_RECORDS PROVIDED_
- Opening Delimiter -

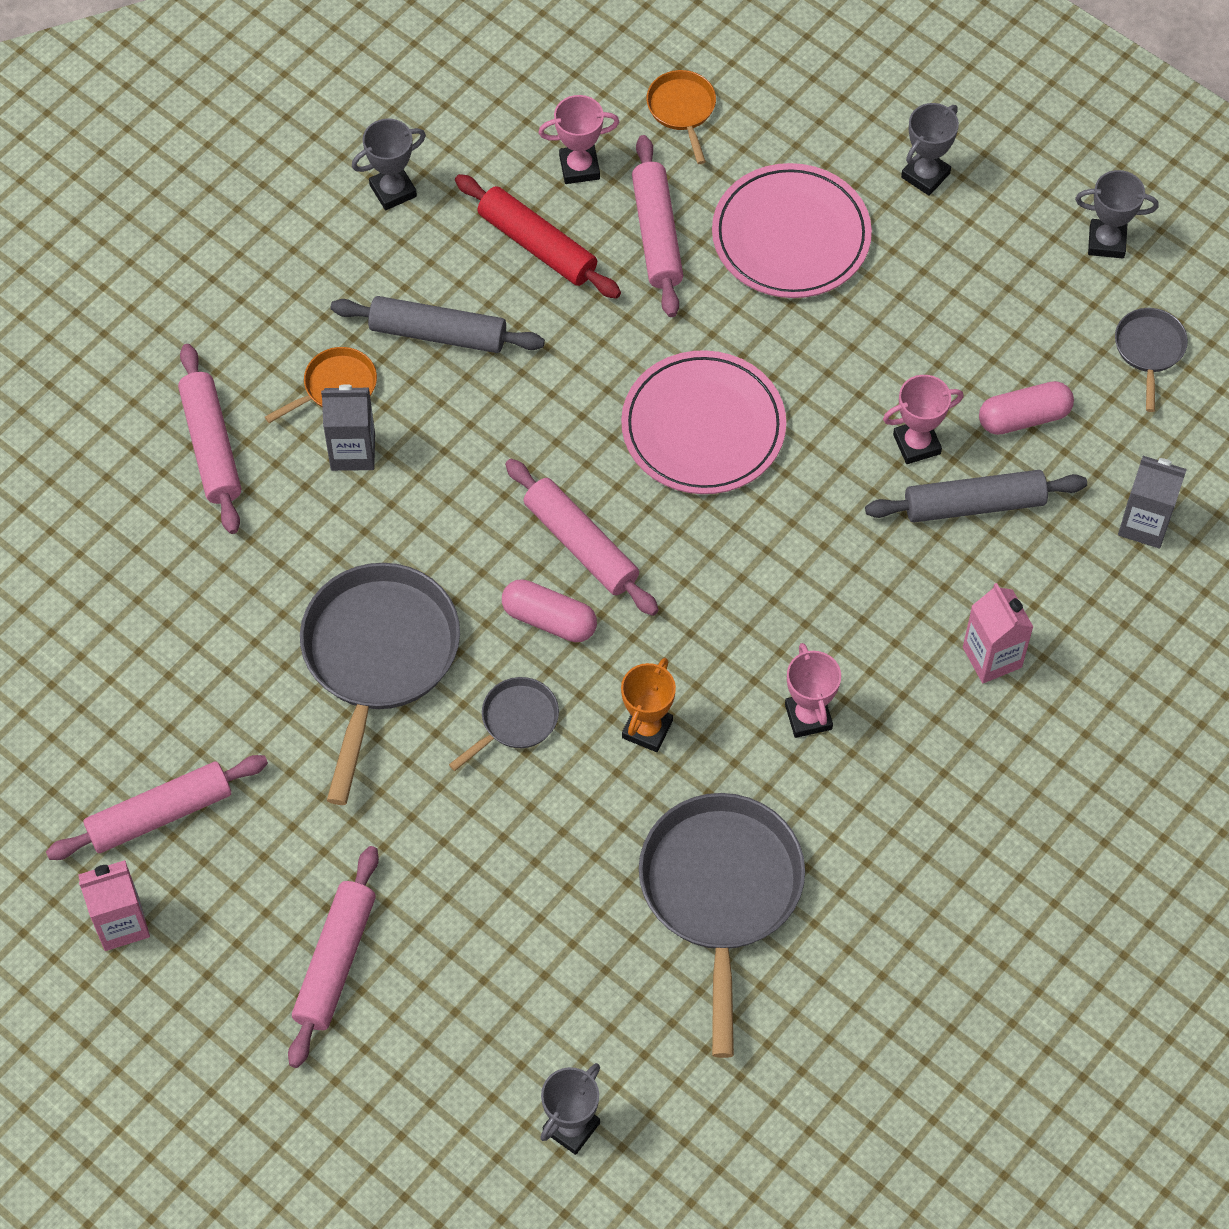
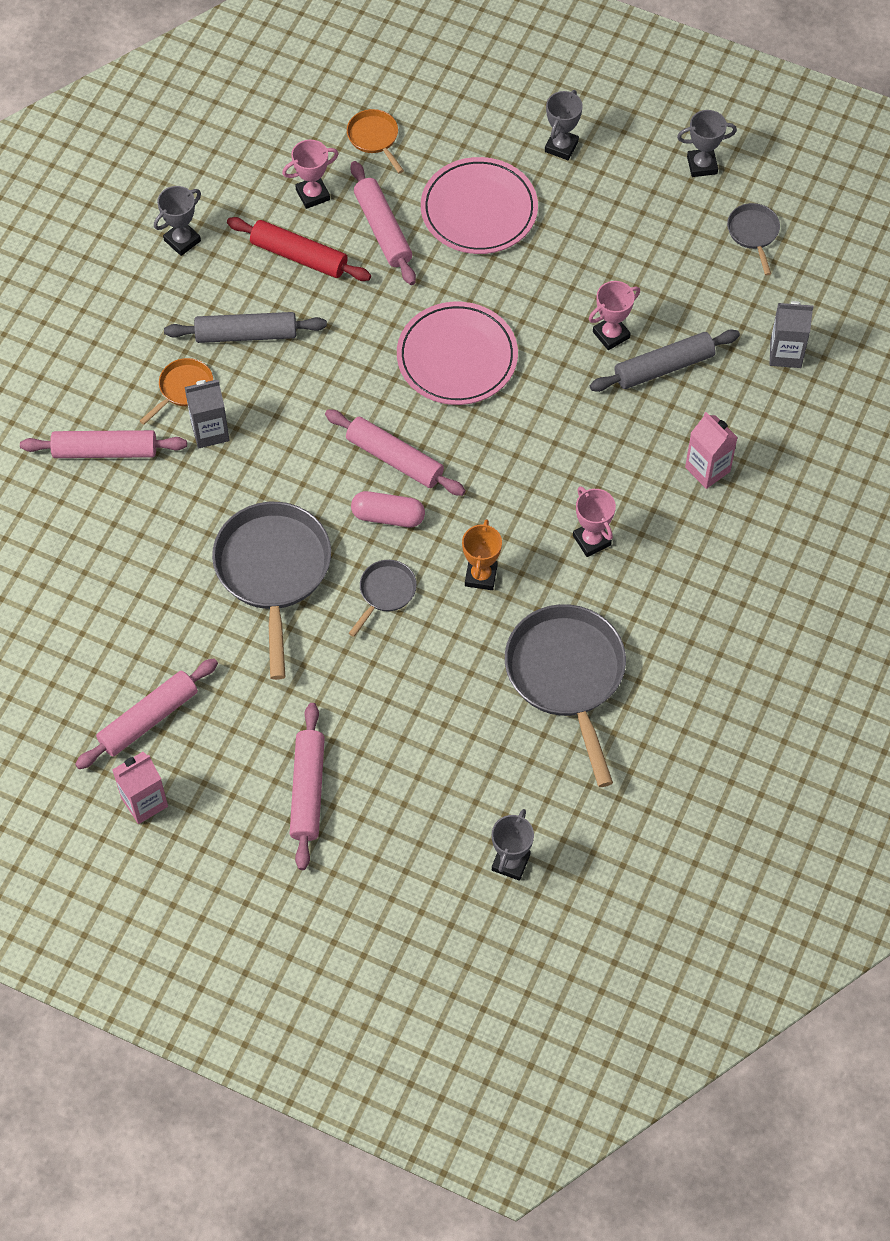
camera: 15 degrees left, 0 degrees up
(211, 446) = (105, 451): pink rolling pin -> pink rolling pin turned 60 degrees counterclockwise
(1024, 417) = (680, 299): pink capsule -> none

- Closing Delimiter -
- Opening Delimiter -

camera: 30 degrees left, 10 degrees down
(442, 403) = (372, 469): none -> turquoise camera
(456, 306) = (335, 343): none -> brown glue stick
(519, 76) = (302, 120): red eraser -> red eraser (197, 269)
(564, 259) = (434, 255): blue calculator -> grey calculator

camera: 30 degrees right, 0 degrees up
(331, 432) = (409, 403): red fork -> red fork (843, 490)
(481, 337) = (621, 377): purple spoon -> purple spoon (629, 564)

- Closing Delimiter -

_YOUR OBJECTIVE_
Starting at the line above that contains "camera: 15 degrees left, 0 degrees up", repeat each line exactly up to and including the line that contains "(1024, 417) = (680, 299): pink", and stop there.

_ANSWER FOR THE TASK_
camera: 15 degrees left, 0 degrees up
(211, 446) = (105, 451): pink rolling pin -> pink rolling pin turned 60 degrees counterclockwise
(1024, 417) = (680, 299): pink capsule -> none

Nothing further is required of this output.